═════ Stored data ═════
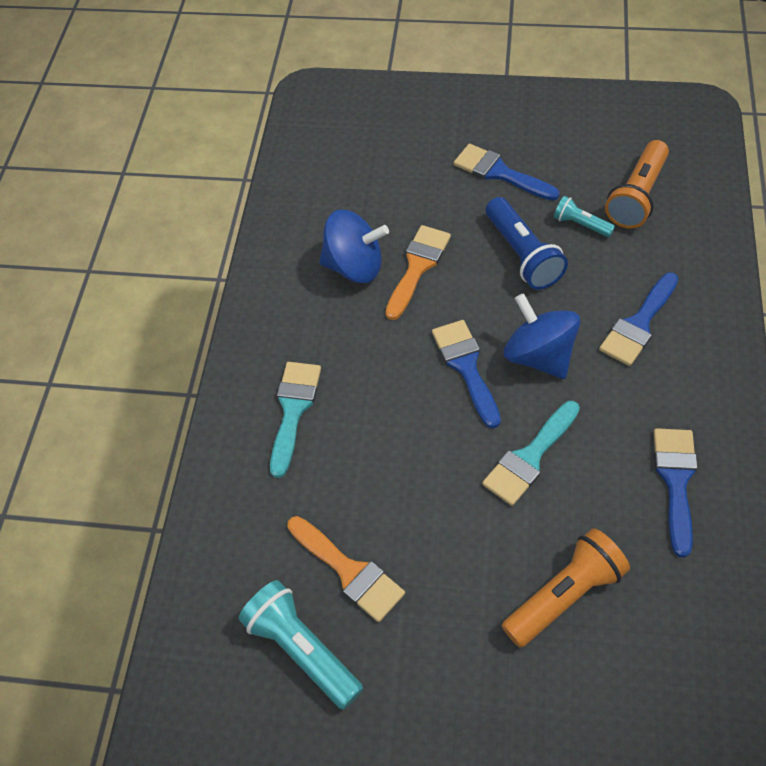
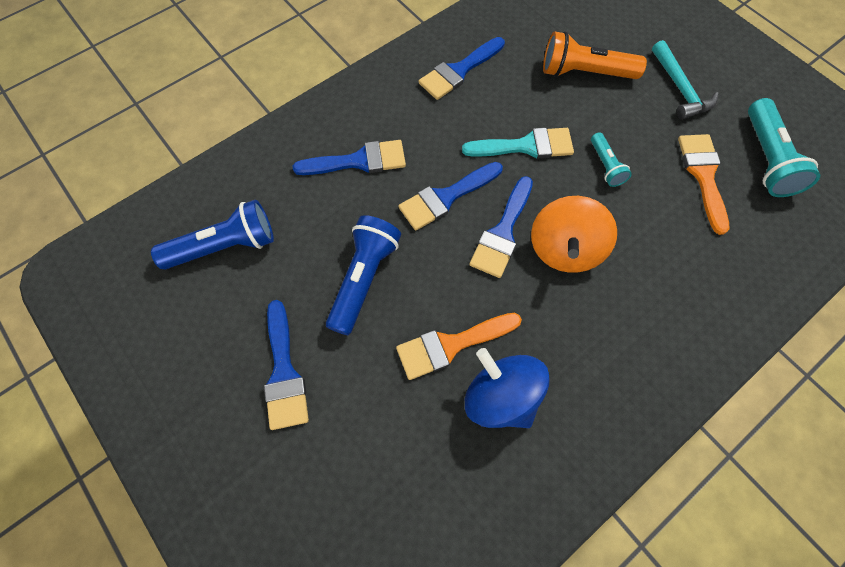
camera: 140 degrees left, 10 degrees up
turquoise brush [270,362,321,478] -> none
blue spinning top [504,293,580,379] -> blue brush [398,162,503,231]
turquoise flashlight [554,196,615,237] -> turquoise flashlight moved to [591,132,632,187]
orange flashlight [605,140,669,229] -> blue flashlight [151,200,274,270]
none -> orange spinning top [531,196,617,273]
none -> turquoise hammer [652,40,718,120]

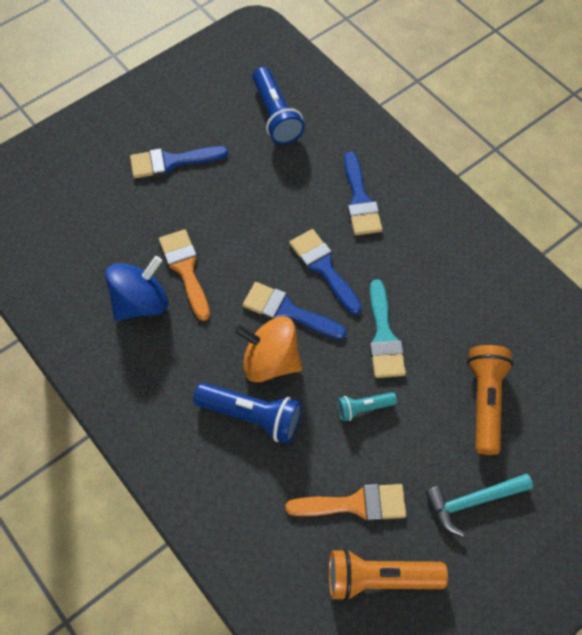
camera: 90 degrees right, 5 degrees down
blue flashlight [326,215,401,335] -> blue flashlight moved to [193,383,302,444]
blue brush [419,37,505,100] -> none
turquoise flashlight [748,98,820,197] -> orange flashlight [329,548,448,601]

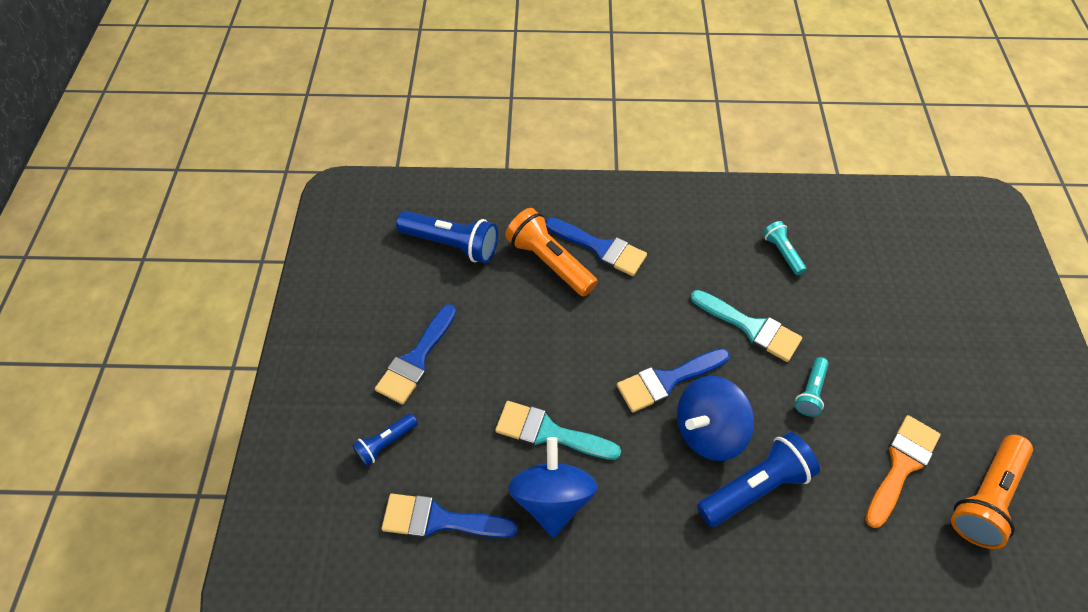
camera: 50 degrees left, 5 degrees down
orange brush [159,229,210,321] -> turquoise brush [495,401,621,460]
orange spinning top [235,317,302,382] -> blue spinning top [677,376,754,461]
blue brush [289,229,362,315] -> blue brush moved to [381,494,518,538]
turquoise hammer [426,474,533,537] -> none
orange flashlight [467,345,513,455] -> orange flashlight moved to [505,208,598,296]
none -> blue flashlight [352,413,418,466]
none -> turquoise flashlight [763,221,807,275]

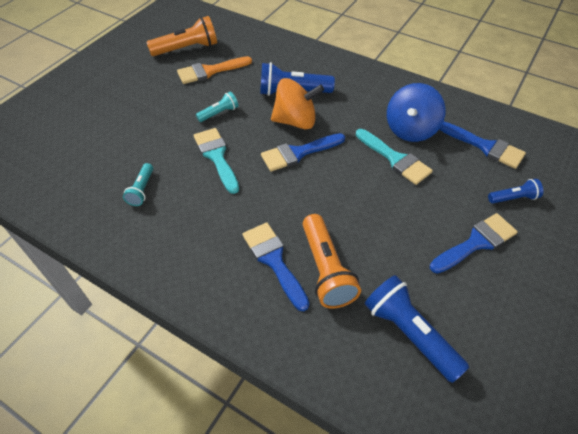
camera: 150 degrees left, 5 degrees down
blue brush [617,349,730,413] -> blue brush turned 150 degrees clockwise [261,133,345,171]
blue spinning top [677,376,754,461] -> orange spinning top [271,78,324,130]

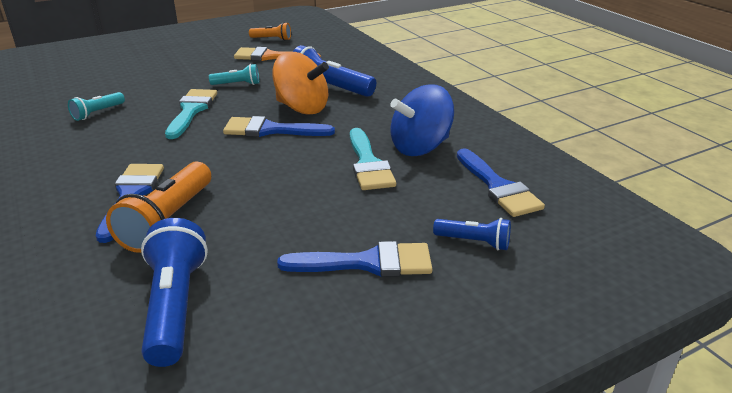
camera: 30 degrees right, 20 degrees down
orange flashlight [146,16,217,56] -> orange flashlight [249,22,291,41], size x0.56

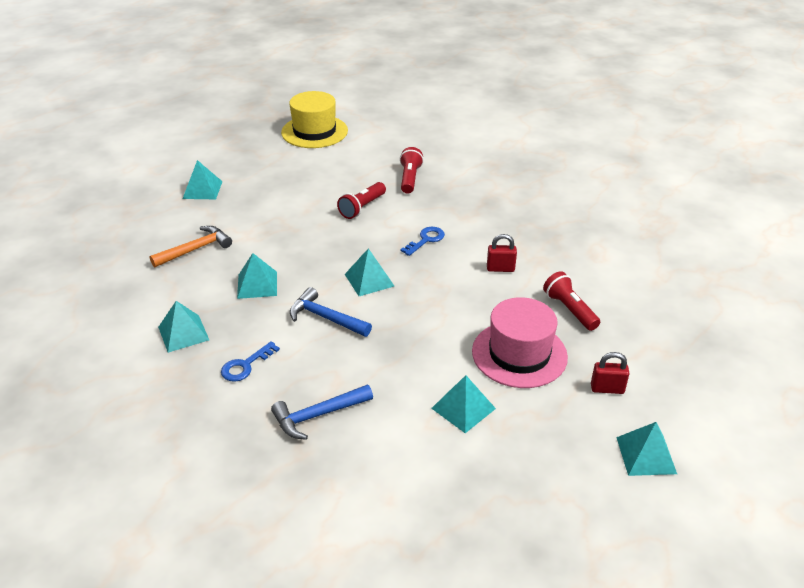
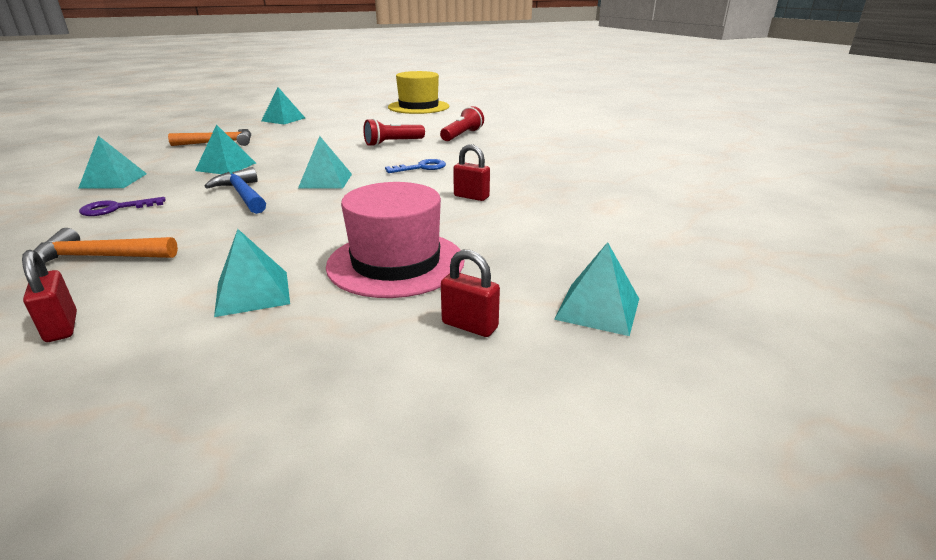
camera: 25 degrees right, 10 degrees down
blue key [221,341,280,382] -> purple key [79,197,165,216]
blue hammer [271,385,373,440] -> orange hammer [34,228,178,264]
red flashlight [543,271,600,331] -> none
turquoise pyramid [616,422,677,476] -> turquoise pyramid moved to [554,242,639,336]
none -> red padlock [22,250,77,342]

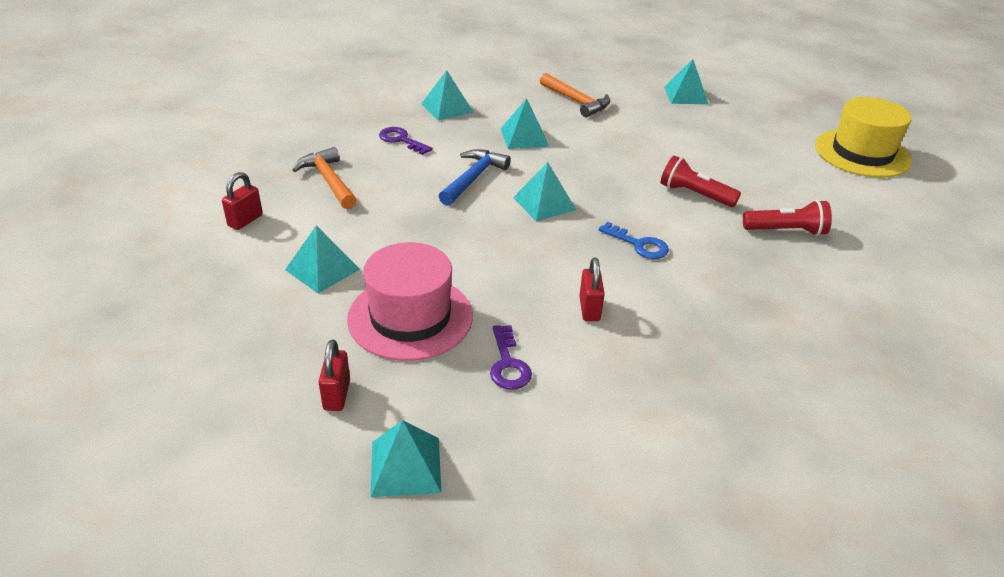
camera: 60 degrees right, 10 degrees up
none -> purple key [490,325,532,389]

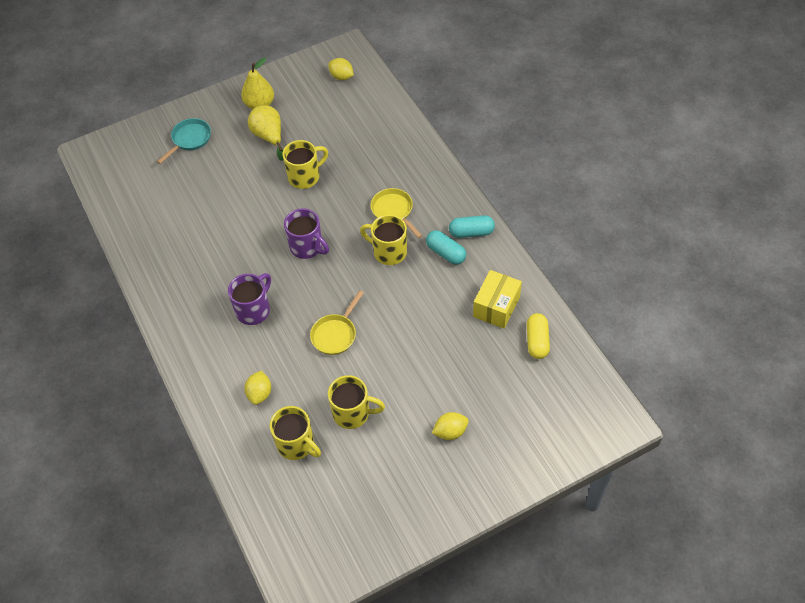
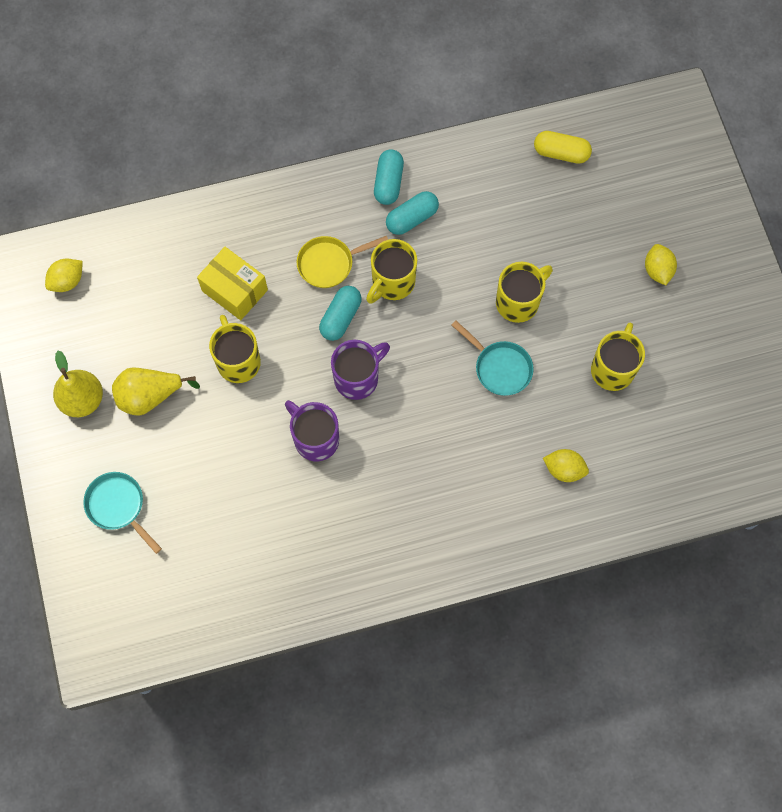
camera: 80 degrees left, 15 degrees up
purple mug [228,273,271,325] -> purple mug moved to [285,400,339,461]
yellow mug [270,406,321,460] -> yellow mug moved to [496,262,553,323]
yellow pan [310,290,364,355] -> turquoise pan [452,320,534,396]
yellow box [473,270,522,329] -> yellow box moved to [197,247,268,320]
none -> turquoise capsule [319,286,362,341]

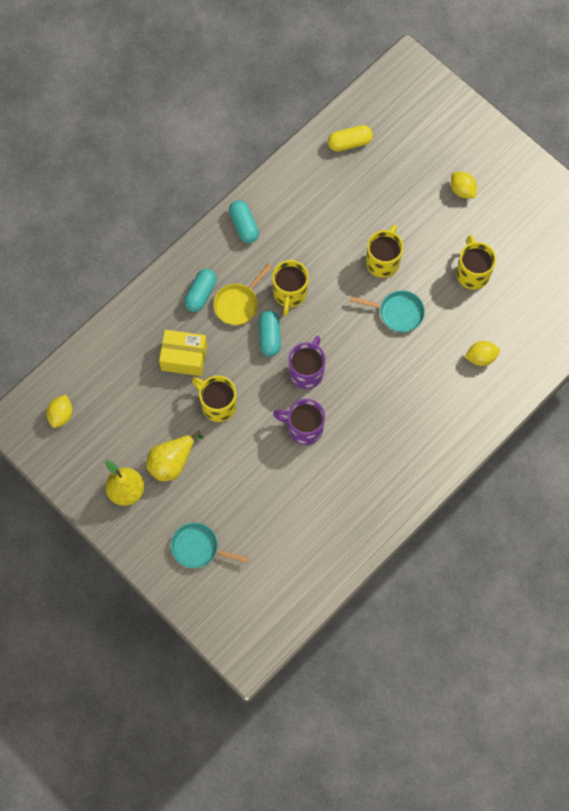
camera: 30 degrees left, 0 degrees up
turquoise capsule [386,191,439,235] -> turquoise capsule moved to [184,269,216,312]

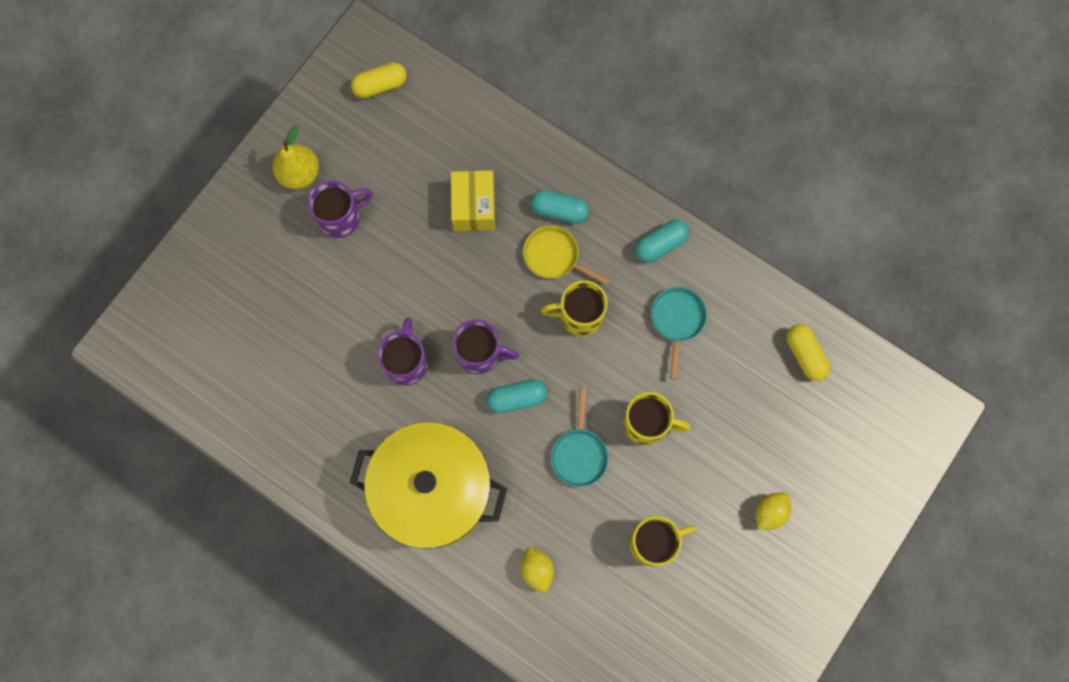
camera: 80 degrees right, 5 degrees up
yellow lemon [46,395,72,428] -> yellow capsule [351,62,407,98]
yellow pear [146,430,203,481] -> purple mug [308,180,373,238]
turquoise pan [171,523,249,568] -> turquoise pan moved to [651,287,707,380]
yellow mug [192,376,237,422] -> none
turquoise capsule [259,310,281,357] -> turquoise capsule moved to [487,379,547,413]
none -> yellow pot [350,422,507,549]

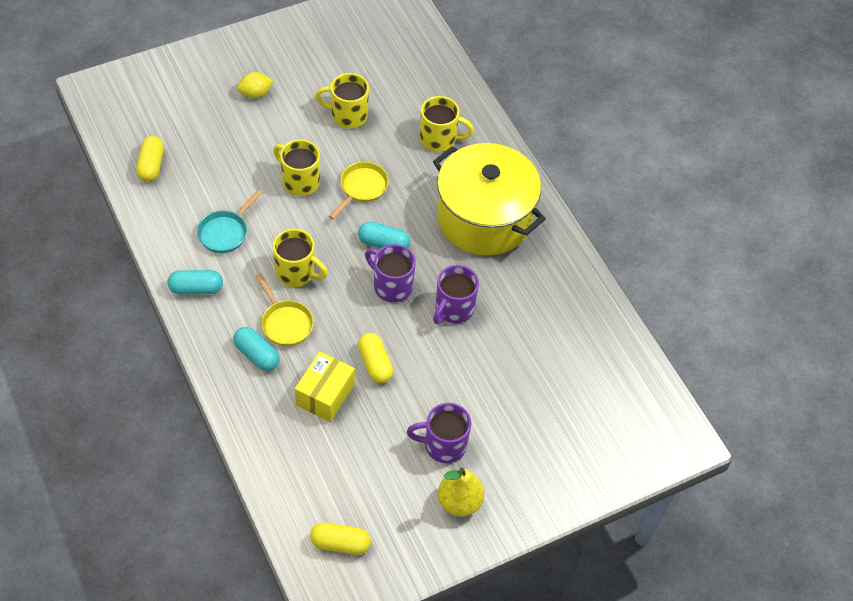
camera: 155 degrees left, 20 degrees down
yellow lemon [521,546,554,592] -> yellow mug [420,96,474,152]
turquoise pan [551,388,609,487] -> yellow pan [329,162,389,220]
none -> yellow capsule [358,333,393,383]

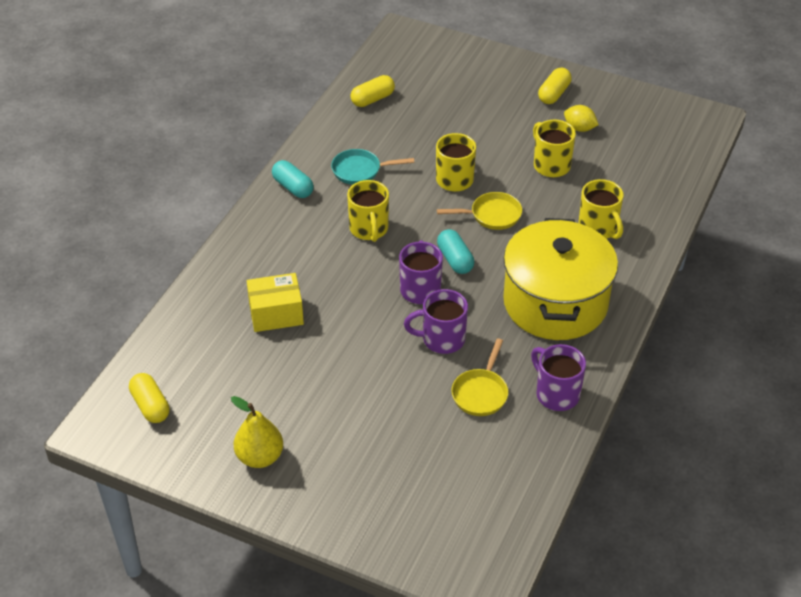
camera: 55 degrees right, 10 degrees down
turquoise capsule [233,327,280,371] -> none
yellow lemon [237,72,273,98] -> yellow lemon moved to [564,105,599,132]
yellow pan [256,273,314,346] -> yellow pan moved to [451,338,508,416]
yellow capsule [358,333,393,383] -> yellow capsule moved to [538,68,572,104]
purple mug [407,403,471,463] -> purple mug moved to [531,344,586,411]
═════
■ Exercise brief:
Please write out every record above exactly, but leave the pictures out.

■ Exercise result:
camera: 140 degrees left, 10 degrees up
turquoise brush [270,362,321,478] -> none
blue spinning top [504,293,580,379] -> blue brush [398,162,503,231]
turquoise flashlight [554,196,615,237] -> turquoise flashlight moved to [591,132,632,187]
orange flashlight [605,140,669,229] -> blue flashlight [151,200,274,270]
none -> orange spinning top [531,196,617,273]
none -> turquoise hammer [652,40,718,120]

camera: 90 degrees right, 5 degrees down
blue flashlight [326,215,401,335] -> blue flashlight moved to [193,383,302,444]
blue brush [419,37,505,100] -> none
turquoise flashlight [748,98,820,197] -> orange flashlight [329,548,448,601]

camera: 50 degrees left, 5 degrees down
orange brush [159,229,210,321] -> turquoise brush [495,401,621,460]
orange spinning top [235,317,302,382] -> blue spinning top [677,376,754,461]
blue brush [289,229,362,315] -> blue brush moved to [381,494,518,538]
turquoise hammer [426,474,533,537] -> none
orange flashlight [467,345,513,455] -> orange flashlight moved to [505,208,598,296]
none -> blue flashlight [352,413,418,466]
none -> turquoise flashlight [763,221,807,275]

camera: 150 degrees left, 5 degrees down
blue brush [617,349,730,413] -> blue brush turned 150 degrees clockwise [261,133,345,171]
blue spinning top [677,376,754,461] -> orange spinning top [271,78,324,130]

camera: 30 degrees right, 20 degrees down
orange flashlight [146,16,217,56] -> orange flashlight [249,22,291,41], size x0.56

camera: 25 degrees right, 10 degrees down
blue key [221,341,280,382] -> purple key [79,197,165,216]
blue hammer [271,385,373,440] -> orange hammer [34,228,178,264]
red flashlight [543,271,600,331] -> none
turquoise pyramid [616,422,677,476] -> turquoise pyramid moved to [554,242,639,336]
none -> red padlock [22,250,77,342]

camera: 60 degrees right, 10 degrees up
none -> purple key [490,325,532,389]

camera: 80 degrees left, 15 degrees up
purple mug [228,273,271,325] -> purple mug moved to [285,400,339,461]
yellow mug [270,406,321,460] -> yellow mug moved to [496,262,553,323]
yellow pan [310,290,364,355] -> turquoise pan [452,320,534,396]
yellow box [473,270,522,329] -> yellow box moved to [197,247,268,320]
none -> turquoise capsule [319,286,362,341]

camera: 30 degrees left, 0 degrees up
turquoise capsule [386,191,439,235] -> turquoise capsule moved to [184,269,216,312]

camera: 80 degrees right, 5 degrees up
yellow lemon [46,395,72,428] -> yellow capsule [351,62,407,98]
yellow pear [146,430,203,481] -> purple mug [308,180,373,238]
turquoise pan [171,523,249,568] -> turquoise pan moved to [651,287,707,380]
yellow mug [192,376,237,422] -> none
turquoise capsule [259,310,281,357] -> turquoise capsule moved to [487,379,547,413]
none -> yellow pot [350,422,507,549]

camera: 155 degrees left, 20 degrees down
yellow lemon [521,546,554,592] -> yellow mug [420,96,474,152]
turquoise pan [551,388,609,487] -> yellow pan [329,162,389,220]
none -> yellow capsule [358,333,393,383]

camera: 55 degrees right, 10 degrees down
turquoise capsule [233,327,280,371] -> none
yellow lemon [237,72,273,98] -> yellow lemon moved to [564,105,599,132]
yellow pan [256,273,314,346] -> yellow pan moved to [451,338,508,416]
yellow capsule [358,333,393,383] -> yellow capsule moved to [538,68,572,104]
purple mug [407,403,471,463] -> purple mug moved to [531,344,586,411]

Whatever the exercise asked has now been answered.